Before-and-after change records
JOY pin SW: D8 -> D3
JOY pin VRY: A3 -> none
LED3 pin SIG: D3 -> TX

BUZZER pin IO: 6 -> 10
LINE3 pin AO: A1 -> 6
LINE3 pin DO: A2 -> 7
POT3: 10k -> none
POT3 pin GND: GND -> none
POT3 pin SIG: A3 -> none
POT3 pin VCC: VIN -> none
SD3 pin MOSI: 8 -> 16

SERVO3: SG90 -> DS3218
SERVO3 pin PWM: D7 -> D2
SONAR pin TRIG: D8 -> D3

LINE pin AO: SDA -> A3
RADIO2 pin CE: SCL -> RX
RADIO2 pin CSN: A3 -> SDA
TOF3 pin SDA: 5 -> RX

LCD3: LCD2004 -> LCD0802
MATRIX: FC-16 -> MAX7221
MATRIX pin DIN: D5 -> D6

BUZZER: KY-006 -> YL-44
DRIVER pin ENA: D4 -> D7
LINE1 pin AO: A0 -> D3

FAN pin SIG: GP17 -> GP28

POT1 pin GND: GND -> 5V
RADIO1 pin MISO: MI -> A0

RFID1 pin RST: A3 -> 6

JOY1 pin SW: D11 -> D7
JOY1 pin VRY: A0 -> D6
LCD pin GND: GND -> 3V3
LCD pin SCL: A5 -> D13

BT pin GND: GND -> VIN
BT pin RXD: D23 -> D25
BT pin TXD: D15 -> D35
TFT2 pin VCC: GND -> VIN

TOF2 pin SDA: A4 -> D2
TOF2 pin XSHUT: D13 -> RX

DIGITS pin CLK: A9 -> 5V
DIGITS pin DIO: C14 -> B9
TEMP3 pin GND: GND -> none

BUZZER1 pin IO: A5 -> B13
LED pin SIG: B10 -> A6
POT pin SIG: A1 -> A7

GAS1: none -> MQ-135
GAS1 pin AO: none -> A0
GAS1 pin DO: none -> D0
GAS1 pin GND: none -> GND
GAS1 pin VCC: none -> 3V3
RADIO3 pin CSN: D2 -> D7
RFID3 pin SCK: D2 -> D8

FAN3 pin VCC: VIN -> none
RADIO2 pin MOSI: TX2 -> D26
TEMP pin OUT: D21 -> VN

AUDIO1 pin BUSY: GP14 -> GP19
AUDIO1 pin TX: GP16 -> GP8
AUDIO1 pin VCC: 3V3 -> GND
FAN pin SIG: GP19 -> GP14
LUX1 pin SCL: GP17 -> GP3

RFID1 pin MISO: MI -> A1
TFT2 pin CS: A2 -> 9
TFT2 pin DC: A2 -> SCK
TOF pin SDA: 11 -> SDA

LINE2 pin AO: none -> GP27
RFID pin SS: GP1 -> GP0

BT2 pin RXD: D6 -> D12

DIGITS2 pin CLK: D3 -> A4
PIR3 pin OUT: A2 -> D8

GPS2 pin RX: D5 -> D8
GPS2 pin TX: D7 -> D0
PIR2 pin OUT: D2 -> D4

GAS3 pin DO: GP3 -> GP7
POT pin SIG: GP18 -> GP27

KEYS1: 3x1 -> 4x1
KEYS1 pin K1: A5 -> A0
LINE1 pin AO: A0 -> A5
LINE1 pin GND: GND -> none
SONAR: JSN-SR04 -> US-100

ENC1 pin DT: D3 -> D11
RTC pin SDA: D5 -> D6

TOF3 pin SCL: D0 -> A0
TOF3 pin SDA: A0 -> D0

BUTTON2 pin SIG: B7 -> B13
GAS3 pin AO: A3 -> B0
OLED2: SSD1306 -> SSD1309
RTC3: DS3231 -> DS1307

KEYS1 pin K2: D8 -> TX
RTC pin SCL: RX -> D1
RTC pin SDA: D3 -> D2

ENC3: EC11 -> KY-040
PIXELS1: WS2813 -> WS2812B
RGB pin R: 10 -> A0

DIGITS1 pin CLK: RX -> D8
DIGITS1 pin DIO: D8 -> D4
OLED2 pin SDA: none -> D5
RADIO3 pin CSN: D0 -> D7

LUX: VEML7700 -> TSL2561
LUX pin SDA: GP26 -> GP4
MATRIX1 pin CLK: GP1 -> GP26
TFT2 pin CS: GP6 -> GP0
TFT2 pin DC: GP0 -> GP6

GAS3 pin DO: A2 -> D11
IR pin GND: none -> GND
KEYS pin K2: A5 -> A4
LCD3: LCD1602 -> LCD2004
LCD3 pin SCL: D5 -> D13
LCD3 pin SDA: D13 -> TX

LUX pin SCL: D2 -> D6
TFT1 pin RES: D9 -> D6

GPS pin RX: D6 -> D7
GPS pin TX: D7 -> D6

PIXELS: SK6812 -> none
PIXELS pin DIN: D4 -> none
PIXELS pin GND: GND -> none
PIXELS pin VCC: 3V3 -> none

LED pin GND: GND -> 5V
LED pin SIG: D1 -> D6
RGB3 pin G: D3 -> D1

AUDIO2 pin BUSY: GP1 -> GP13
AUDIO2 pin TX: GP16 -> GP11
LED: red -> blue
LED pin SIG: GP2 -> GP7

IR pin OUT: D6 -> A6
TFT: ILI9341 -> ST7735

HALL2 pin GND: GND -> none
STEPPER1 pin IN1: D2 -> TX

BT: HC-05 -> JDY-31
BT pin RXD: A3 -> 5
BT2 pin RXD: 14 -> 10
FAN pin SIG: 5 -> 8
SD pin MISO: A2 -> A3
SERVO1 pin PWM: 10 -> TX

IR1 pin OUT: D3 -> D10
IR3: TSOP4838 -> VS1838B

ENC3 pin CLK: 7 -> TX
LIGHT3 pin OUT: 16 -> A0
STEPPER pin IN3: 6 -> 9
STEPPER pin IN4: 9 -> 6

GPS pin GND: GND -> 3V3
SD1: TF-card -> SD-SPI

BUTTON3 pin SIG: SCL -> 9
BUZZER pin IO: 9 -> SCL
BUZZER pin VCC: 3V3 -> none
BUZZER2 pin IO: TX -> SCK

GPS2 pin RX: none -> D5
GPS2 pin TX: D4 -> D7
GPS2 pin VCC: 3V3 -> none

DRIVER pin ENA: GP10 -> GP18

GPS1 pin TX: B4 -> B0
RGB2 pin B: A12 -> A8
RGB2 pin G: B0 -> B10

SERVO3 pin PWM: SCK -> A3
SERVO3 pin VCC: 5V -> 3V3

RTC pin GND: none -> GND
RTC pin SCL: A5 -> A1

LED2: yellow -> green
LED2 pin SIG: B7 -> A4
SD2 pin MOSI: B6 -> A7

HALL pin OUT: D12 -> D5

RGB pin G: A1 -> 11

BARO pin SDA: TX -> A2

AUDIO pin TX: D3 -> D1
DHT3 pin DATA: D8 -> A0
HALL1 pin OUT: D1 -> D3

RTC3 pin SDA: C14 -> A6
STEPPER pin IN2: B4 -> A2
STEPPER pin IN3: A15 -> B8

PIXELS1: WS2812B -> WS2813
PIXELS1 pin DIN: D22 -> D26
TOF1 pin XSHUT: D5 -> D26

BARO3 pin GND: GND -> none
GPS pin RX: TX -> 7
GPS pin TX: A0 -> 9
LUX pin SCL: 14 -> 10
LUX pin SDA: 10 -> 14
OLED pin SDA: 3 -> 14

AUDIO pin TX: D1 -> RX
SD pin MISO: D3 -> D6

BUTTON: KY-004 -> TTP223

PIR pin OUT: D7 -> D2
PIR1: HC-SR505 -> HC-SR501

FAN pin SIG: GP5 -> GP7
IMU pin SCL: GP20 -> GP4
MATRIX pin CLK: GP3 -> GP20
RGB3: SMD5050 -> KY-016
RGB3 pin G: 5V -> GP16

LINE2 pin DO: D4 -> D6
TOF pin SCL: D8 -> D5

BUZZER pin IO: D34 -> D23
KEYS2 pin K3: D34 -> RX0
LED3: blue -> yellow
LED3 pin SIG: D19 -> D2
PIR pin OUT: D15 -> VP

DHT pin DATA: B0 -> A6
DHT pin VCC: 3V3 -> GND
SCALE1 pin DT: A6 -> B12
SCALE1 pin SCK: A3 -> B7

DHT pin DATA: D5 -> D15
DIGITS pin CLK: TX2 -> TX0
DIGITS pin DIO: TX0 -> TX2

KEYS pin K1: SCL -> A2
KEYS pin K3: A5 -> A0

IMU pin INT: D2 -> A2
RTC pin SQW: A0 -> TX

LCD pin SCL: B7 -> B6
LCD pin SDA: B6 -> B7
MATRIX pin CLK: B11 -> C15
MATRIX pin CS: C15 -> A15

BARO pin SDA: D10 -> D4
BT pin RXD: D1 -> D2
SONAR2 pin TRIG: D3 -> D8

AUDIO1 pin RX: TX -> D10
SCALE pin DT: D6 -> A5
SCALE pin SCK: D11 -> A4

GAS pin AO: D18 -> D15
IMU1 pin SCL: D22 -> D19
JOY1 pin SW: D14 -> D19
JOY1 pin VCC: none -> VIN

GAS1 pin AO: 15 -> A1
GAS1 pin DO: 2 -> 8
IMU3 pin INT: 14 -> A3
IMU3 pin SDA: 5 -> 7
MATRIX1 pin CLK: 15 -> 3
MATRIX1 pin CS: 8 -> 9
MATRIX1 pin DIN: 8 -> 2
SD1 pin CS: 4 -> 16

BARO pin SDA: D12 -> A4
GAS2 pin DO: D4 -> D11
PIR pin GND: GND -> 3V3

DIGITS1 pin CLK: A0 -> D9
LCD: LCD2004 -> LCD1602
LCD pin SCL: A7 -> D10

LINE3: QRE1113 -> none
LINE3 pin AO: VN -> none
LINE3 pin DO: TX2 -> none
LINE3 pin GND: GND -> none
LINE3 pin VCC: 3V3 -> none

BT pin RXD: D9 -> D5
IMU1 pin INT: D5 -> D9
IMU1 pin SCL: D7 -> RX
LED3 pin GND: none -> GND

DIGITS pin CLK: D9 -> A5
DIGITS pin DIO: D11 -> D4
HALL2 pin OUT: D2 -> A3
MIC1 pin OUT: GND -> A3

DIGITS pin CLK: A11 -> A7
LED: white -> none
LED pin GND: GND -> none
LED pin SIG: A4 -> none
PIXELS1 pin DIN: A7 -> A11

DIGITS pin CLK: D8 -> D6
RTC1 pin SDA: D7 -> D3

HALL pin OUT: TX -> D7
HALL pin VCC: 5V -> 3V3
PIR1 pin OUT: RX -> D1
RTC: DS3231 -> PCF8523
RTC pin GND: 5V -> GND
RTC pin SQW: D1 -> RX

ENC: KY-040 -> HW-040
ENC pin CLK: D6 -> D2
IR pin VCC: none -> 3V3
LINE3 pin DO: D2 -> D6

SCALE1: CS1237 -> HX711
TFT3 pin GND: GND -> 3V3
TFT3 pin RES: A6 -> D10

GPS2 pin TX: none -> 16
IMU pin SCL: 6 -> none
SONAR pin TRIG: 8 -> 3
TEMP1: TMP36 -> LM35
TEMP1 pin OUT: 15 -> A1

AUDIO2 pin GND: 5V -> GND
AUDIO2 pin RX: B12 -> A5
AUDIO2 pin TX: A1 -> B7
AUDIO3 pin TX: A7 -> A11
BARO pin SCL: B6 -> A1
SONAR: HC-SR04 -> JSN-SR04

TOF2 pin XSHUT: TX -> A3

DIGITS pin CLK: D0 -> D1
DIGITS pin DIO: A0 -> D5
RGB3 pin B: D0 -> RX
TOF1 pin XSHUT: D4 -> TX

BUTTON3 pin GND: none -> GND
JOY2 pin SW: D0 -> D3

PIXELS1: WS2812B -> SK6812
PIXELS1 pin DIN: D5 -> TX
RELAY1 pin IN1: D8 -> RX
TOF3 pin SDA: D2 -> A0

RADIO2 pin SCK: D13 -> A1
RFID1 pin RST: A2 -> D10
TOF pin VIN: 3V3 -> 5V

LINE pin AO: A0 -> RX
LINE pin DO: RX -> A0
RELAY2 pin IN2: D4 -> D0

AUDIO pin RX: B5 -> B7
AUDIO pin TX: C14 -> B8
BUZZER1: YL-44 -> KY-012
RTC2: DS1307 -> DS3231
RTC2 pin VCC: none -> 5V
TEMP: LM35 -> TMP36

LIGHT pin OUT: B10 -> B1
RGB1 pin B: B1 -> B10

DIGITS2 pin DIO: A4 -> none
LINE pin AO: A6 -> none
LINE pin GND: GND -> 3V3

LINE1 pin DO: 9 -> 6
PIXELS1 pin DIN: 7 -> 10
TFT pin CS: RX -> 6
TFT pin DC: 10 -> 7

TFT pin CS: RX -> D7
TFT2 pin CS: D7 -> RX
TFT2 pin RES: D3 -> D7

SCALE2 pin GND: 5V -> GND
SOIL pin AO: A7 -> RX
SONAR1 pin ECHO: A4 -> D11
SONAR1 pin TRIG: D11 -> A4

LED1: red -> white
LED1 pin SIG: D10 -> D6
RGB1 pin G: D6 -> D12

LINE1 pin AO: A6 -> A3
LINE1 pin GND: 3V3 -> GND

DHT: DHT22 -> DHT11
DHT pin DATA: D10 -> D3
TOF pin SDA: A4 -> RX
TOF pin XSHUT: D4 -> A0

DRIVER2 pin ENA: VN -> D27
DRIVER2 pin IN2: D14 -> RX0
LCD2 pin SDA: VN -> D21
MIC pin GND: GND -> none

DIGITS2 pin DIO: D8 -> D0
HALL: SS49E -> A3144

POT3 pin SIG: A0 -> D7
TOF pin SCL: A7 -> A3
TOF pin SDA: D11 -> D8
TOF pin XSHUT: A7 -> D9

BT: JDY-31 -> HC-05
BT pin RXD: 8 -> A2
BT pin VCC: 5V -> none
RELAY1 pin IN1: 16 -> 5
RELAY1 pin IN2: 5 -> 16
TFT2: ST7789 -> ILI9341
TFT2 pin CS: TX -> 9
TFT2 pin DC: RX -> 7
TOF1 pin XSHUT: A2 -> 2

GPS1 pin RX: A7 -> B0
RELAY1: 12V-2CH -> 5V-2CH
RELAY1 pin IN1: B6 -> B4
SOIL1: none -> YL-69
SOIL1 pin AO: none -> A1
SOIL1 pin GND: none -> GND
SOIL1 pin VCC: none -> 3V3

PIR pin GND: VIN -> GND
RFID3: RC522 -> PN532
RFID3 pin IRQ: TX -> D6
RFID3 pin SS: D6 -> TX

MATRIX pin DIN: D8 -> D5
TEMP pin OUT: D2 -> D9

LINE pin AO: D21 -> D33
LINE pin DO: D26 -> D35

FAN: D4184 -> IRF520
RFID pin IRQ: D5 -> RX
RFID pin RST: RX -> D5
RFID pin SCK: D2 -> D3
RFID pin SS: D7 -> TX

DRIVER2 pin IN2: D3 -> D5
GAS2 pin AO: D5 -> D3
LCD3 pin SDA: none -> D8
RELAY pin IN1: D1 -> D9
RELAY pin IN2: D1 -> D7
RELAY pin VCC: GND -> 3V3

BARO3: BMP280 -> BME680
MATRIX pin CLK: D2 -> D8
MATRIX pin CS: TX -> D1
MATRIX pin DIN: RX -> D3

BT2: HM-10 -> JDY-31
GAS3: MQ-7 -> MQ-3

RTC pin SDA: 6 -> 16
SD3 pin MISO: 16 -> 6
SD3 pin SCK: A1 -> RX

→ **PROBLEM**:
The expected answer is an exact copy of the lines above, beginning at the line with "RTC3 pin SDA: C14 -> A6" and ending at the line with "IMU pin SCL: GP20 -> GP4", with both ends in.

→ **SOLUTION FOR THIS TASK**:
RTC3 pin SDA: C14 -> A6
STEPPER pin IN2: B4 -> A2
STEPPER pin IN3: A15 -> B8

PIXELS1: WS2812B -> WS2813
PIXELS1 pin DIN: D22 -> D26
TOF1 pin XSHUT: D5 -> D26

BARO3 pin GND: GND -> none
GPS pin RX: TX -> 7
GPS pin TX: A0 -> 9
LUX pin SCL: 14 -> 10
LUX pin SDA: 10 -> 14
OLED pin SDA: 3 -> 14

AUDIO pin TX: D1 -> RX
SD pin MISO: D3 -> D6

BUTTON: KY-004 -> TTP223

PIR pin OUT: D7 -> D2
PIR1: HC-SR505 -> HC-SR501

FAN pin SIG: GP5 -> GP7
IMU pin SCL: GP20 -> GP4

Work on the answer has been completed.